EXERCISE PROMPT: Write out each record a second time, exactly.

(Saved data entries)

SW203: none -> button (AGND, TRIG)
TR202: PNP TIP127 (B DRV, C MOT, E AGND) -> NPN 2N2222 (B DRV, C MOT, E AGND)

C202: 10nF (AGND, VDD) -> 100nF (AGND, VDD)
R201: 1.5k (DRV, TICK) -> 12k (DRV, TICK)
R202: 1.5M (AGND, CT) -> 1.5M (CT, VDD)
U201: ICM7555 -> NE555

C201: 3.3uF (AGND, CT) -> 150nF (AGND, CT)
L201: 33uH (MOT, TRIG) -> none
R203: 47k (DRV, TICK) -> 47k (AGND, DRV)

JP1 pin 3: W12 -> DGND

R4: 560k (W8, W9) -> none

TASK ANSWER:
SW203: none -> button (AGND, TRIG)
TR202: PNP TIP127 (B DRV, C MOT, E AGND) -> NPN 2N2222 (B DRV, C MOT, E AGND)

C202: 10nF (AGND, VDD) -> 100nF (AGND, VDD)
R201: 1.5k (DRV, TICK) -> 12k (DRV, TICK)
R202: 1.5M (AGND, CT) -> 1.5M (CT, VDD)
U201: ICM7555 -> NE555

C201: 3.3uF (AGND, CT) -> 150nF (AGND, CT)
L201: 33uH (MOT, TRIG) -> none
R203: 47k (DRV, TICK) -> 47k (AGND, DRV)

JP1 pin 3: W12 -> DGND

R4: 560k (W8, W9) -> none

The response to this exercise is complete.